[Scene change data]
◆ ◆ ◆
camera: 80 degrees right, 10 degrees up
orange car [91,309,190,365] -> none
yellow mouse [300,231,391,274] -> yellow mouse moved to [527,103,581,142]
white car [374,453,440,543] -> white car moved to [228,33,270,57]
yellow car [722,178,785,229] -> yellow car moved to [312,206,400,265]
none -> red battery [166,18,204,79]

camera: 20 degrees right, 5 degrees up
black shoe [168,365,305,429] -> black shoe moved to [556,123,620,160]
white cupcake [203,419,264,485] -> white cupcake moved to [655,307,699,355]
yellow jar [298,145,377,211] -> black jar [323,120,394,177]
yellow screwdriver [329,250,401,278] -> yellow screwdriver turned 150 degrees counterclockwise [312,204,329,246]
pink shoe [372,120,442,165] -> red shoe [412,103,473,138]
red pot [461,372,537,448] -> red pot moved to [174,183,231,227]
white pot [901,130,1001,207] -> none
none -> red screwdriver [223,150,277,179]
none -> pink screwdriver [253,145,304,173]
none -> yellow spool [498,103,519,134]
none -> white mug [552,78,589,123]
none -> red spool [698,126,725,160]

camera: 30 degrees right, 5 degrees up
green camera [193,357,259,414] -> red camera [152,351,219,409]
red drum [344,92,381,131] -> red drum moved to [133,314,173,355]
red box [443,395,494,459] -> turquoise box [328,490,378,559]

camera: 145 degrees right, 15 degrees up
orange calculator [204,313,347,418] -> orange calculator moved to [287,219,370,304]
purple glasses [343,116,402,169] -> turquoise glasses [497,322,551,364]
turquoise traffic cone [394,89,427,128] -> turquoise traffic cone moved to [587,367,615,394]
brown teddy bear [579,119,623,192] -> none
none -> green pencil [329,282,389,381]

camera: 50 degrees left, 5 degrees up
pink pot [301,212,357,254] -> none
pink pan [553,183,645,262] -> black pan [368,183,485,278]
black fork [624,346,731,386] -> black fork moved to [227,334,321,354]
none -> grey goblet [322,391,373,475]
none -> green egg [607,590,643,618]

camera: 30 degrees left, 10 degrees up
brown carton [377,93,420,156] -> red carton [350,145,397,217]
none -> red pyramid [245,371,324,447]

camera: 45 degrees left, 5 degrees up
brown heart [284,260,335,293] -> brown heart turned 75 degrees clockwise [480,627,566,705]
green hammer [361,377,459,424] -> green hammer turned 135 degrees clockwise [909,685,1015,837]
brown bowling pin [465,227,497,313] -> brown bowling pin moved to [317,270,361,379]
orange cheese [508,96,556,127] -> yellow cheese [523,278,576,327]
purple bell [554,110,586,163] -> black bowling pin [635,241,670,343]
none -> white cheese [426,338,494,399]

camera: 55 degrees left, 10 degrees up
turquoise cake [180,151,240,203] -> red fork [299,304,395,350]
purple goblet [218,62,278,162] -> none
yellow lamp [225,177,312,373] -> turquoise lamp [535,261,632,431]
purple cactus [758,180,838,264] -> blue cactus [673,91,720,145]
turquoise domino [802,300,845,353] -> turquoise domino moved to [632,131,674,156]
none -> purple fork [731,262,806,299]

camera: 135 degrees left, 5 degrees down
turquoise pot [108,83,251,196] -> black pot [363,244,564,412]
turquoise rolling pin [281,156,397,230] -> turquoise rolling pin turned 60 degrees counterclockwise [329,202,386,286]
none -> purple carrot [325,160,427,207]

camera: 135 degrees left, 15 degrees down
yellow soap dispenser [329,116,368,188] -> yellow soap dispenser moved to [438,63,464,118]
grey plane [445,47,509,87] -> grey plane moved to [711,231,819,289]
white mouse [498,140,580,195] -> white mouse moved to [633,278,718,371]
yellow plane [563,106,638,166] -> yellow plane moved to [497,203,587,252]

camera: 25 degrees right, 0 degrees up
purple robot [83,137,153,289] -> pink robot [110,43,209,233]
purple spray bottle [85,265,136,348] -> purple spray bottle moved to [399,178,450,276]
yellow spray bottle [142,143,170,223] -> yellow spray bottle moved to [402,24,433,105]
◆ ◆ ◆
> [Task details] Your task is to retype the entries verbatim, starting with the line that holds "orange car [91,309,190,365] -> none" and stopping after the line that holds "pink pan [553,183,645,262]".

> [Response]
orange car [91,309,190,365] -> none
yellow mouse [300,231,391,274] -> yellow mouse moved to [527,103,581,142]
white car [374,453,440,543] -> white car moved to [228,33,270,57]
yellow car [722,178,785,229] -> yellow car moved to [312,206,400,265]
none -> red battery [166,18,204,79]

camera: 20 degrees right, 5 degrees up
black shoe [168,365,305,429] -> black shoe moved to [556,123,620,160]
white cupcake [203,419,264,485] -> white cupcake moved to [655,307,699,355]
yellow jar [298,145,377,211] -> black jar [323,120,394,177]
yellow screwdriver [329,250,401,278] -> yellow screwdriver turned 150 degrees counterclockwise [312,204,329,246]
pink shoe [372,120,442,165] -> red shoe [412,103,473,138]
red pot [461,372,537,448] -> red pot moved to [174,183,231,227]
white pot [901,130,1001,207] -> none
none -> red screwdriver [223,150,277,179]
none -> pink screwdriver [253,145,304,173]
none -> yellow spool [498,103,519,134]
none -> white mug [552,78,589,123]
none -> red spool [698,126,725,160]

camera: 30 degrees right, 5 degrees up
green camera [193,357,259,414] -> red camera [152,351,219,409]
red drum [344,92,381,131] -> red drum moved to [133,314,173,355]
red box [443,395,494,459] -> turquoise box [328,490,378,559]

camera: 145 degrees right, 15 degrees up
orange calculator [204,313,347,418] -> orange calculator moved to [287,219,370,304]
purple glasses [343,116,402,169] -> turquoise glasses [497,322,551,364]
turquoise traffic cone [394,89,427,128] -> turquoise traffic cone moved to [587,367,615,394]
brown teddy bear [579,119,623,192] -> none
none -> green pencil [329,282,389,381]

camera: 50 degrees left, 5 degrees up
pink pot [301,212,357,254] -> none
pink pan [553,183,645,262] -> black pan [368,183,485,278]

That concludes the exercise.